**ASSIGNMENT**
Find the line with "camera: 40 degrees right, 5 degrees up" in the records below. Output exactly from there until after the line with "green boat [372,439,453,502] -> none", without pictures.

**PROVIDED INFORMATION**
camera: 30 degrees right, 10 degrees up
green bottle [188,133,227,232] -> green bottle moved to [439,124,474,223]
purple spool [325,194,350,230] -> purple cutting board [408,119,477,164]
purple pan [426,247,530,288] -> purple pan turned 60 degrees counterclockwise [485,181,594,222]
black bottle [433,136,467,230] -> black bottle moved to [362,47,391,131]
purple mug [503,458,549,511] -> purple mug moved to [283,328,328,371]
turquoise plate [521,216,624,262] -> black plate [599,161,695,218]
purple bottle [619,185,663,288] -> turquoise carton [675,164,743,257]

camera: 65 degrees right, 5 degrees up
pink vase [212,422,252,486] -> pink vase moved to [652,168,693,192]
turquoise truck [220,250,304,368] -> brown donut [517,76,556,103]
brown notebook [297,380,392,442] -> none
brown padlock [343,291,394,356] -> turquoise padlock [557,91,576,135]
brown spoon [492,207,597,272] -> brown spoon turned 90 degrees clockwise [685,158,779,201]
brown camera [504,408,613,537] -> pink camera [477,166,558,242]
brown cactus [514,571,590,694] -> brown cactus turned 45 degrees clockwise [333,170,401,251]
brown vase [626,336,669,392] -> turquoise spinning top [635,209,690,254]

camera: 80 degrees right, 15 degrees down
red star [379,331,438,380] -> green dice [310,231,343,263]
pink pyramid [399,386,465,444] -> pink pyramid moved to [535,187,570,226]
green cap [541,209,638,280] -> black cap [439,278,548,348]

--

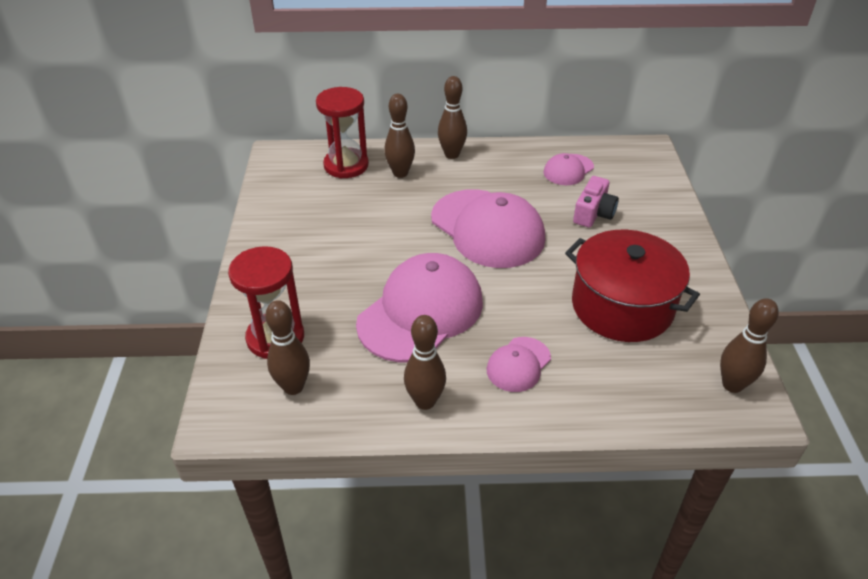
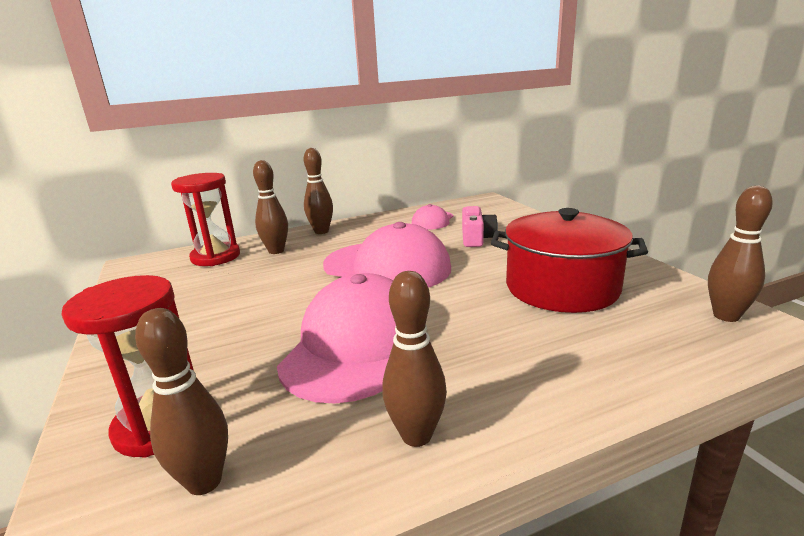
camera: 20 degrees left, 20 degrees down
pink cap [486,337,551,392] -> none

==

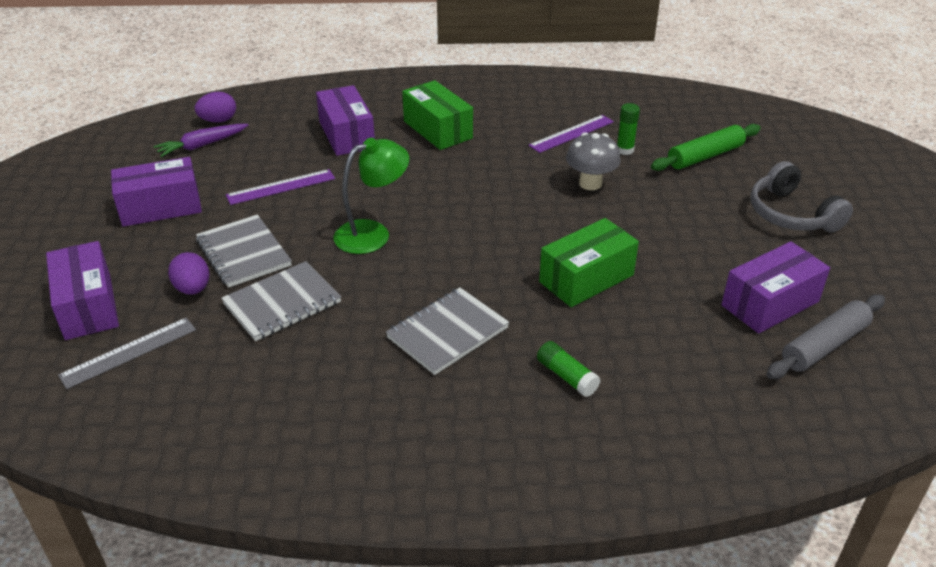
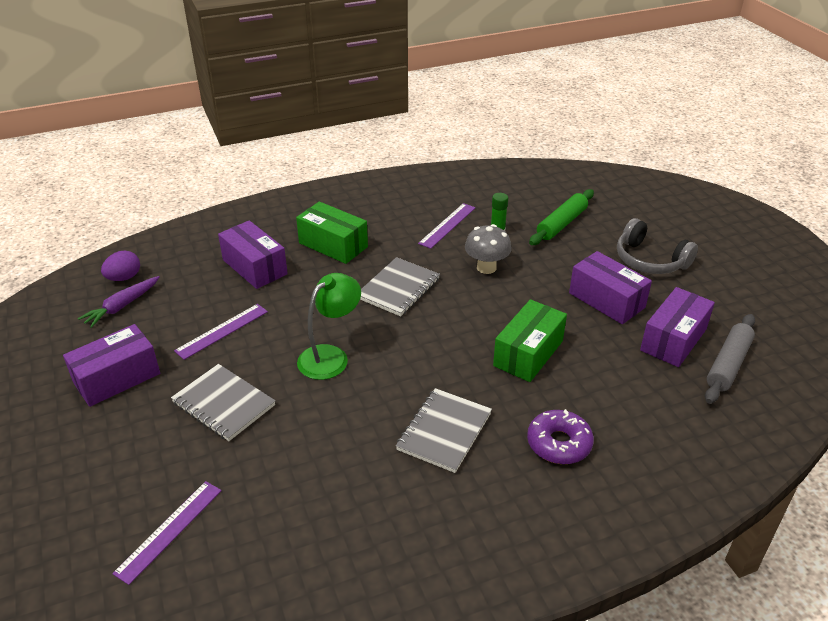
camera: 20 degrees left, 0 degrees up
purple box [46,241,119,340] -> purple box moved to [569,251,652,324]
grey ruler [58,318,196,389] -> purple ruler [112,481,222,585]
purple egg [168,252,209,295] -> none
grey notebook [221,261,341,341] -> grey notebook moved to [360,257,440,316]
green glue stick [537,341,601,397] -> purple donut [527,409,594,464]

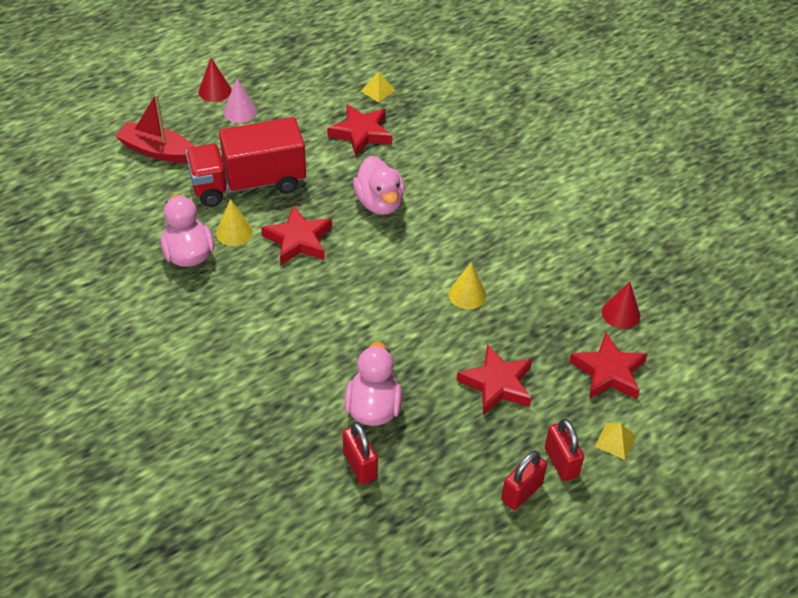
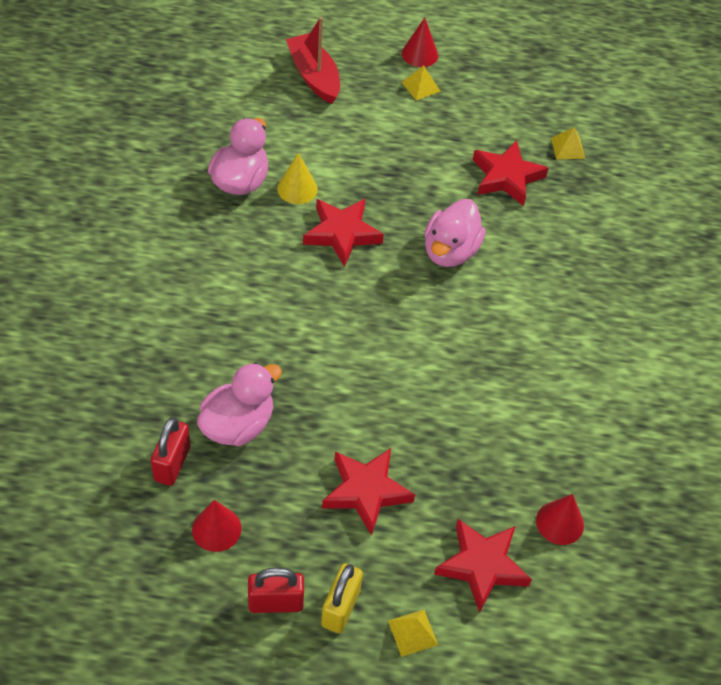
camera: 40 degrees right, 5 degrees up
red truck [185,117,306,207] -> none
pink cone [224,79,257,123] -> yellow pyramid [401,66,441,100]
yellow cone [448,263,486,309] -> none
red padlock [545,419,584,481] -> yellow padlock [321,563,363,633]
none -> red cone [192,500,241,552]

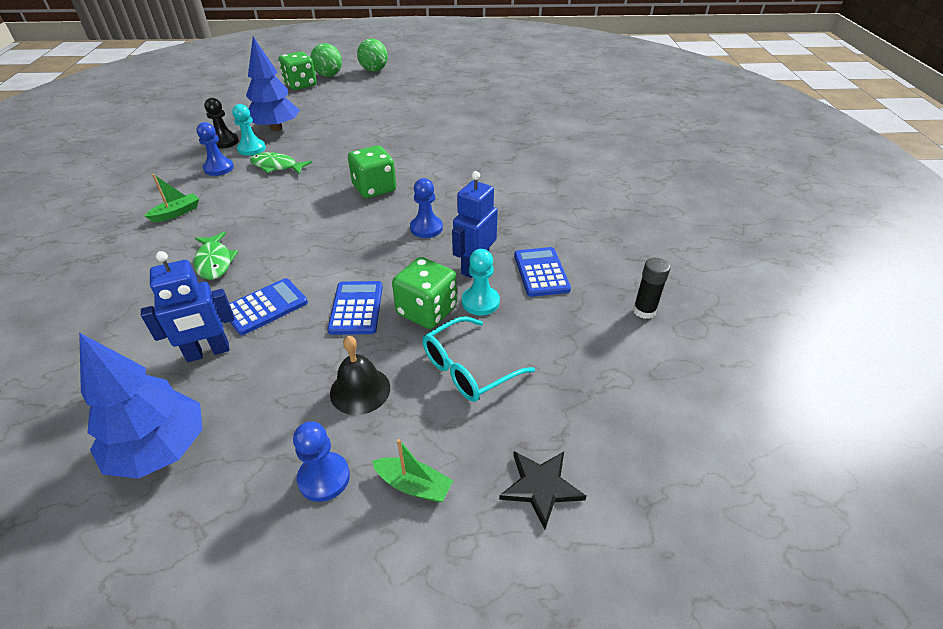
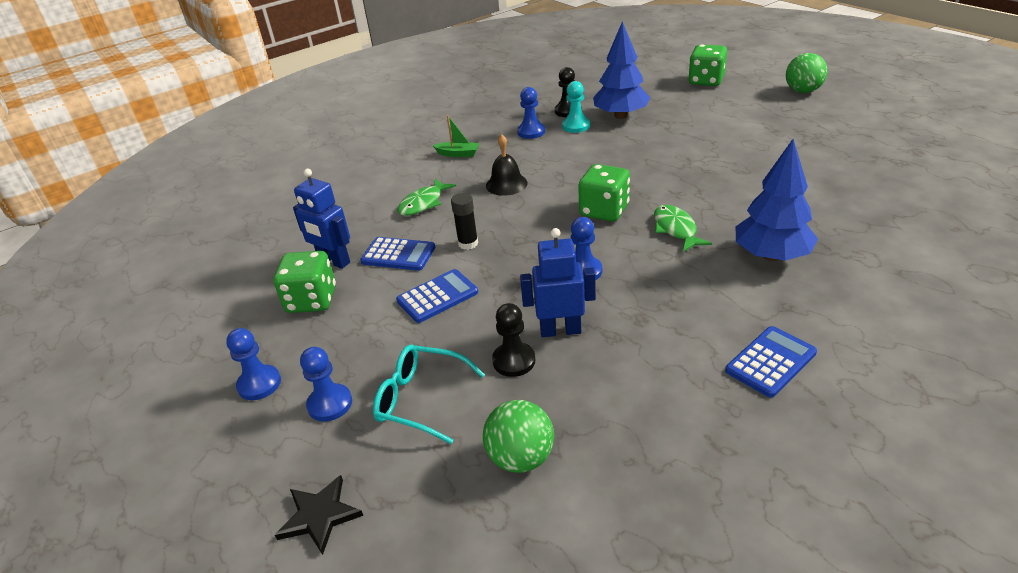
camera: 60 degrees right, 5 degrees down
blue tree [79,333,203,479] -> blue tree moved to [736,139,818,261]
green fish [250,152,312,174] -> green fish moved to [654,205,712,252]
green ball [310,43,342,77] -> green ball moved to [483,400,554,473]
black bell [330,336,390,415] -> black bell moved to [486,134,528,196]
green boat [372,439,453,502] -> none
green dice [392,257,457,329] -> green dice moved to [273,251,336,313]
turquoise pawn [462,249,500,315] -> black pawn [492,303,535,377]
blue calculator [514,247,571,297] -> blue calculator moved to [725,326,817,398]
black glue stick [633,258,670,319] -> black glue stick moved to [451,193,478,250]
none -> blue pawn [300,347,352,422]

**REPLY TO THE EXERCISE**
camera: 40 degrees right, 5 degrees up
red truck [185,117,306,207] -> none
pink cone [224,79,257,123] -> yellow pyramid [401,66,441,100]
yellow cone [448,263,486,309] -> none
red padlock [545,419,584,481] -> yellow padlock [321,563,363,633]
none -> red cone [192,500,241,552]

camera: 60 degrees right, 5 degrees down
blue tree [79,333,203,479] -> blue tree moved to [736,139,818,261]
green fish [250,152,312,174] -> green fish moved to [654,205,712,252]
green ball [310,43,342,77] -> green ball moved to [483,400,554,473]
black bell [330,336,390,415] -> black bell moved to [486,134,528,196]
green boat [372,439,453,502] -> none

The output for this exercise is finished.